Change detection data
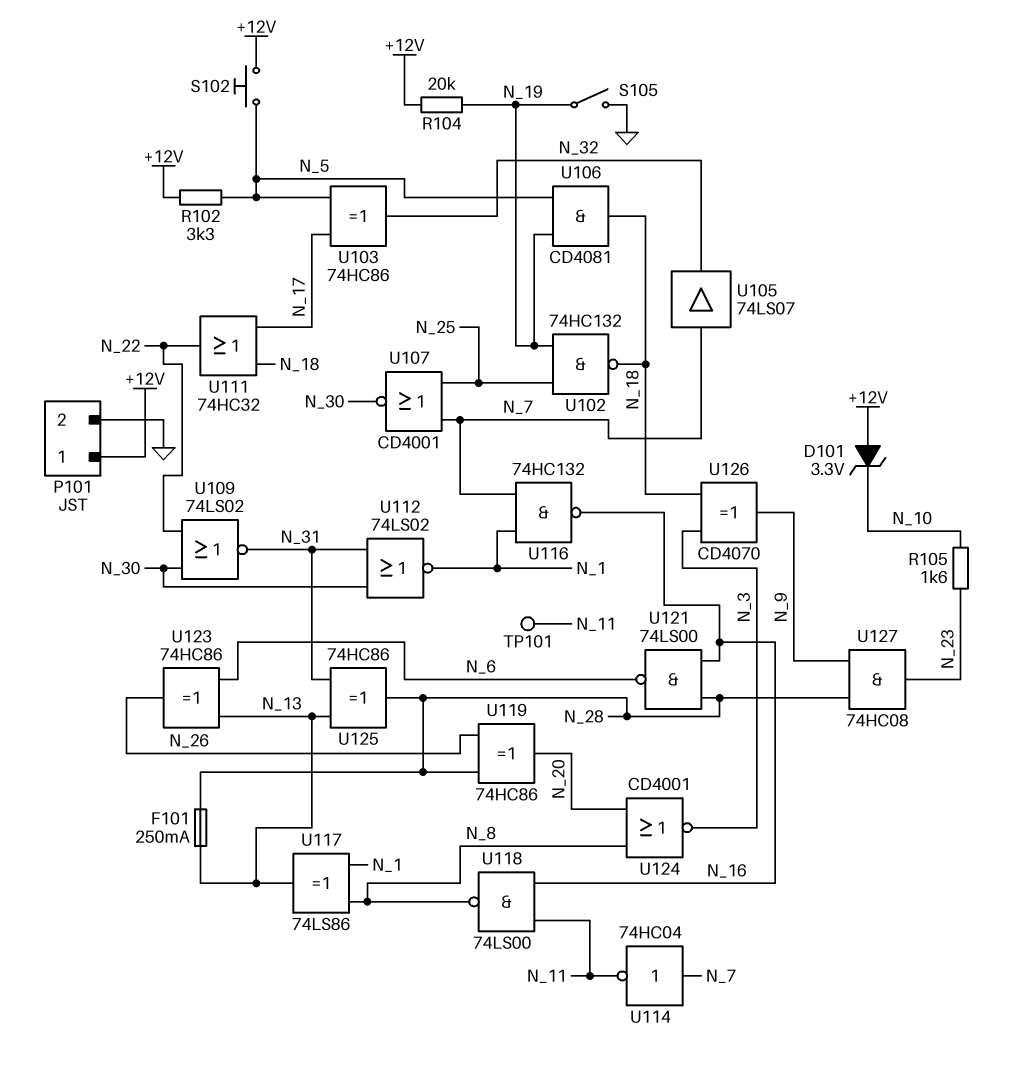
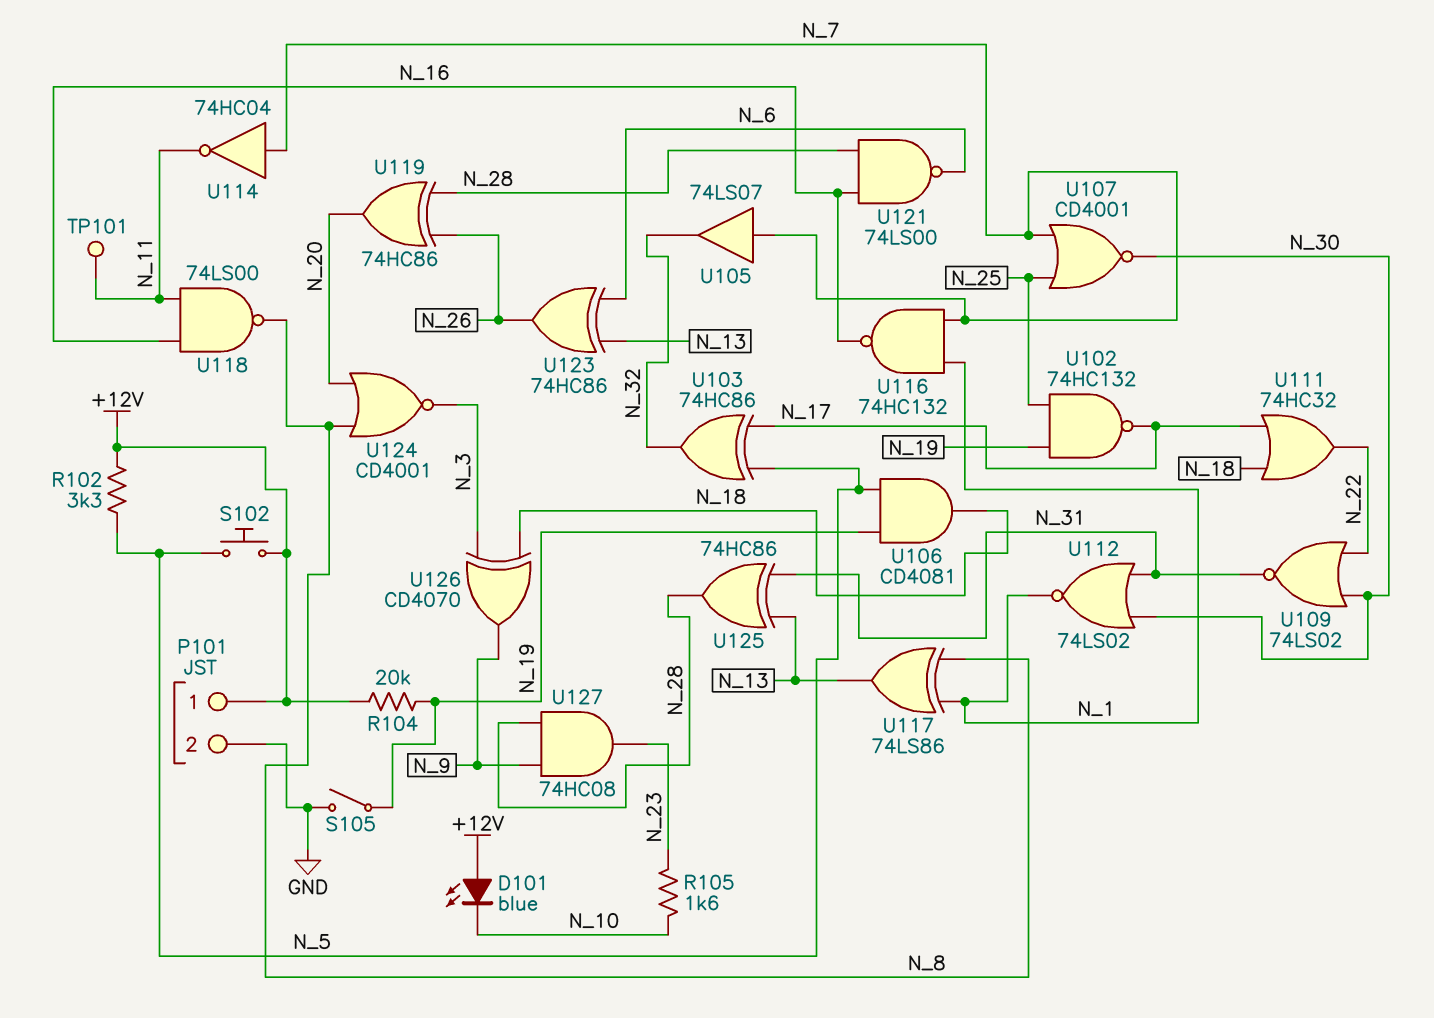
D101: zener 3.3V (A +12V, K N_10) -> LED blue (A +12V, K N_10)
F101: 250mA (N_13, N_28) -> none
U102: NAND 74HC132 (in N_19, in N_25, out N_18) -> NAND 74HC132 (in N_19, in N_25, out N_17)

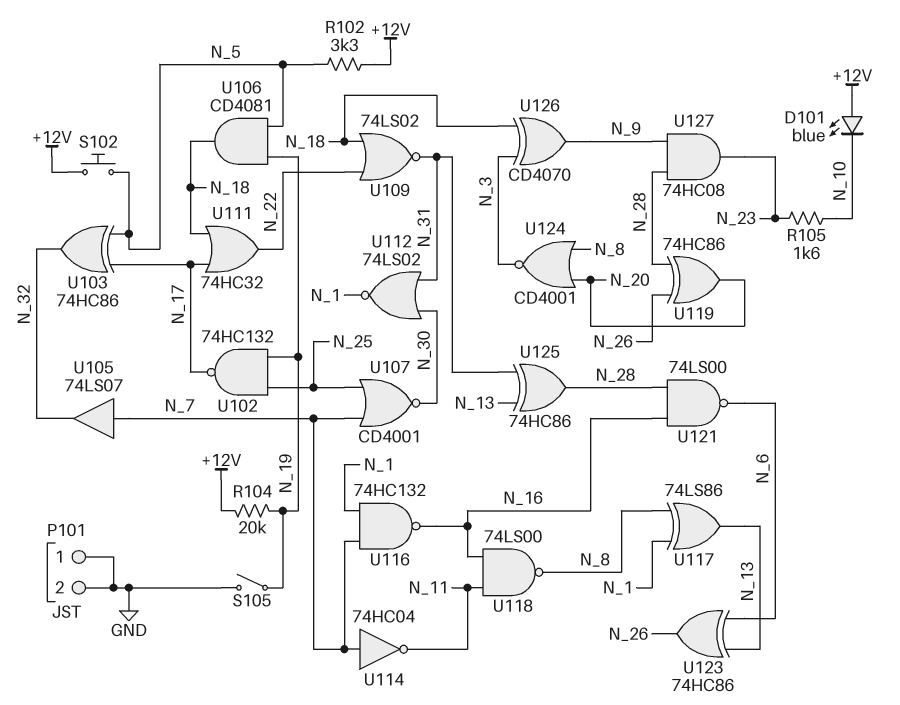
P101 pin 1: +12V -> GND
TP101: test point (N_11) -> none
U109: NOR 74LS02 (in N_22, in N_30, out N_31) -> NOR 74LS02 (in N_18, in N_22, out N_31)

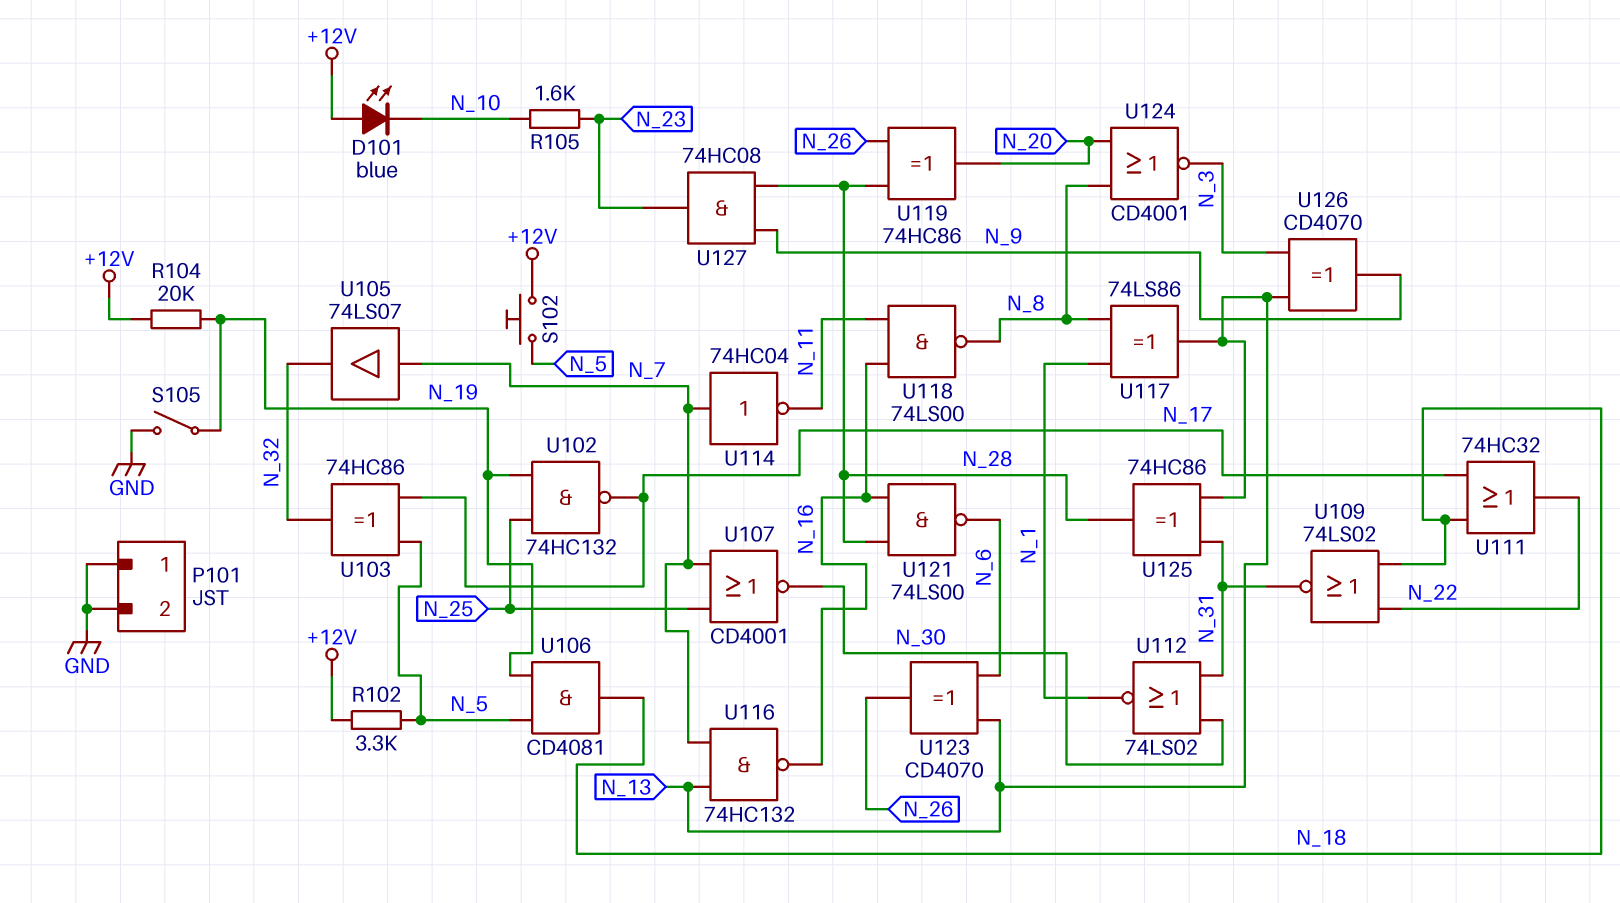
U116: NAND 74HC132 (in N_1, in N_7, out N_16) -> NAND 74HC132 (in N_7, in N_13, out N_16)
U123: XOR 74HC86 (in N_6, in N_13, out N_26) -> XOR CD4070 (in N_6, in N_13, out N_26)
U126: XOR CD4070 (in N_3, in N_18, out N_9) -> XOR CD4070 (in N_3, in N_13, out N_9)

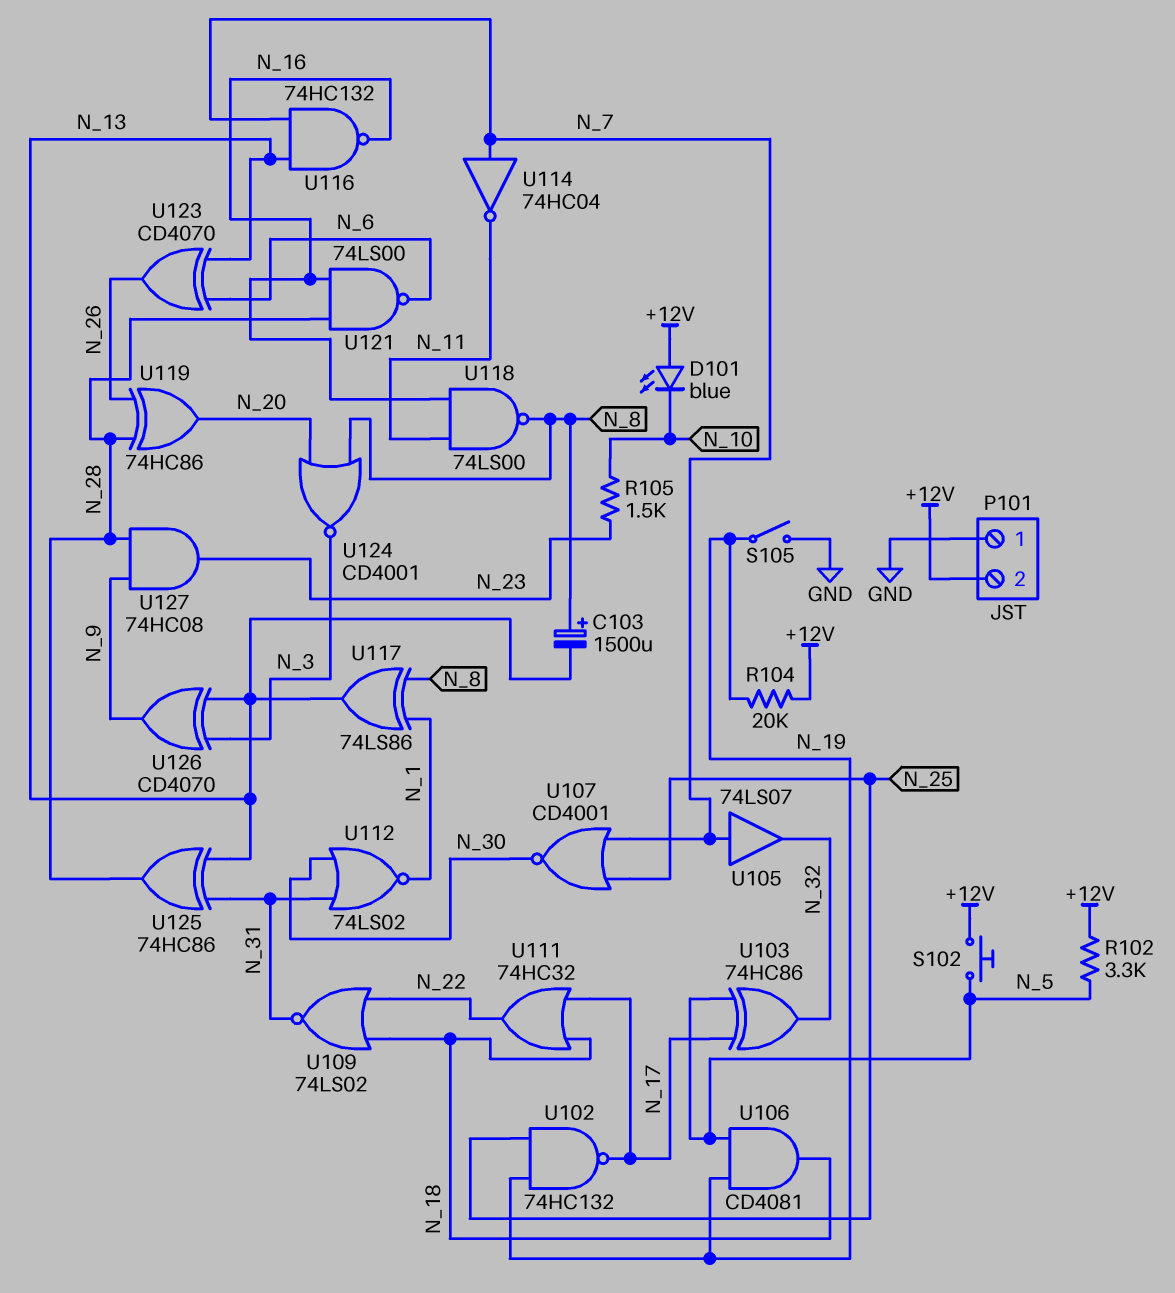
C103: none -> 1500uF (plus N_8, minus N_13)
P101 pin 2: GND -> +12V
R105: 1.6k (N_10, N_23) -> 1.5k (N_10, N_23)

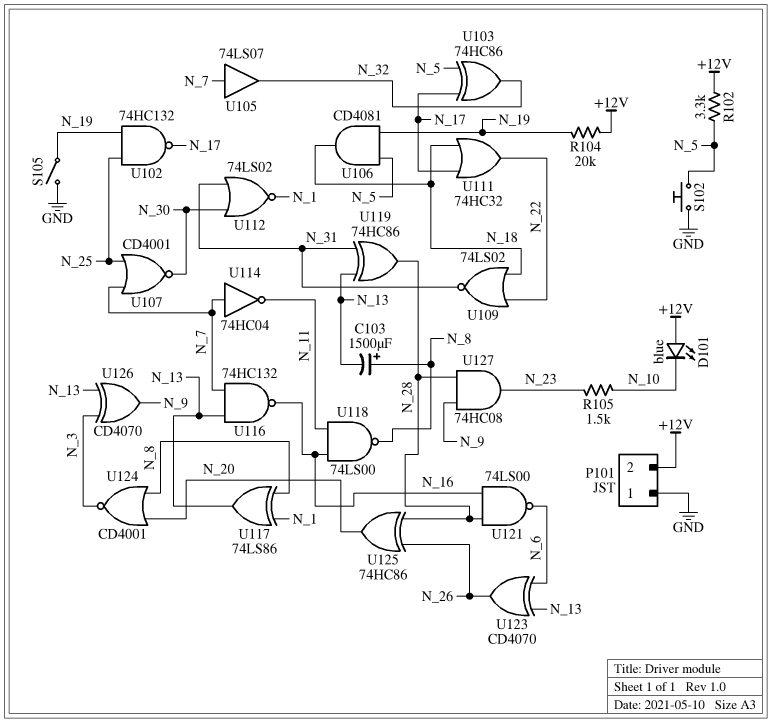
S102: button (+12V, N_5) -> button (GND, N_5)
U119: XOR 74HC86 (in N_26, in N_28, out N_20) -> XOR 74HC86 (in N_13, in N_31, out N_28)
U125: XOR 74HC86 (in N_13, in N_31, out N_28) -> XOR 74HC86 (in N_26, in N_28, out N_20)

• _EXERCISE_
If a line in the records above contains the string "none", copy that line out.

• _YOUR RESPONSE_
F101: 250mA (N_13, N_28) -> none
TP101: test point (N_11) -> none
C103: none -> 1500uF (plus N_8, minus N_13)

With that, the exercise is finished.